Copy out the data word for word, without any of its pictures.

Before-and-after object listings:
__________
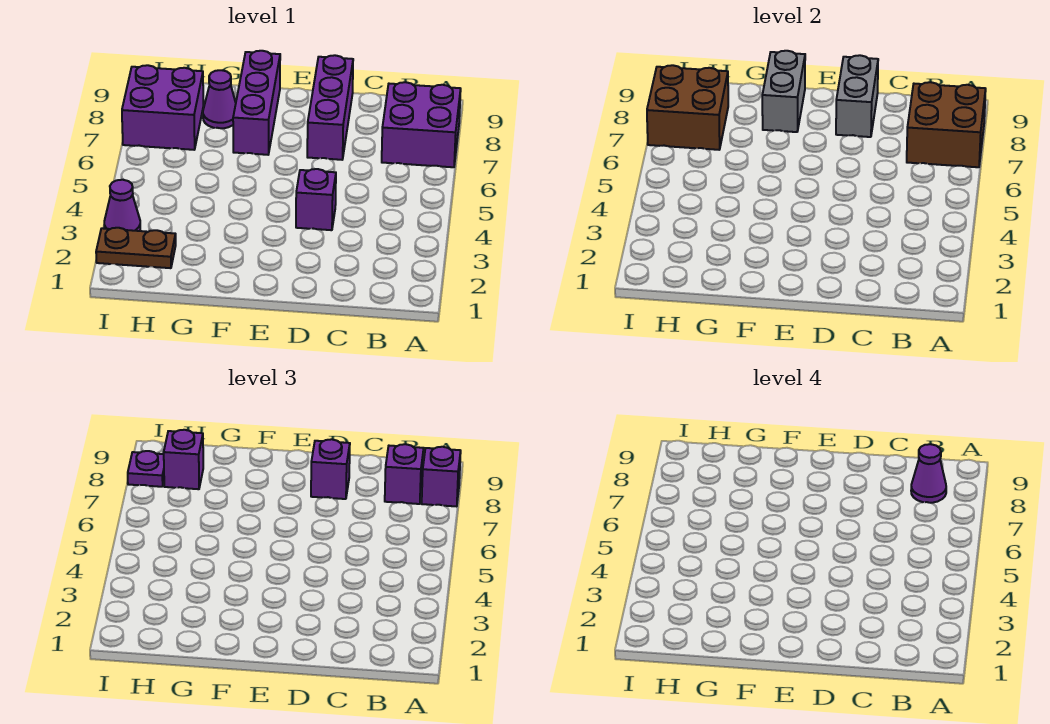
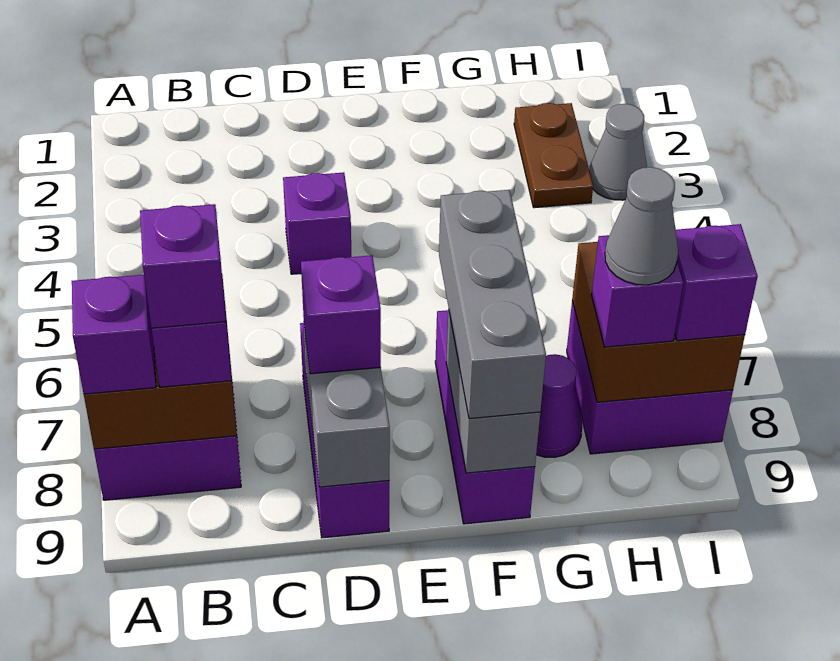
purple cone B8 level 4 -> purple brick B8 level 4
none -> grey brick F7:F9 level 3
brown plate H2:I2 level 1 -> brown plate H2:H3 level 1
none -> grey cone H8 level 4
purple cone I3 level 1 -> grey cone I3 level 1
purple plate I8 level 3 -> purple brick I8 level 3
__________
> Your solution:
purple cone B8 level 4 -> purple brick B8 level 4
none -> grey brick F7:F9 level 3
brown plate H2:I2 level 1 -> brown plate H2:H3 level 1
none -> grey cone H8 level 4
purple cone I3 level 1 -> grey cone I3 level 1
purple plate I8 level 3 -> purple brick I8 level 3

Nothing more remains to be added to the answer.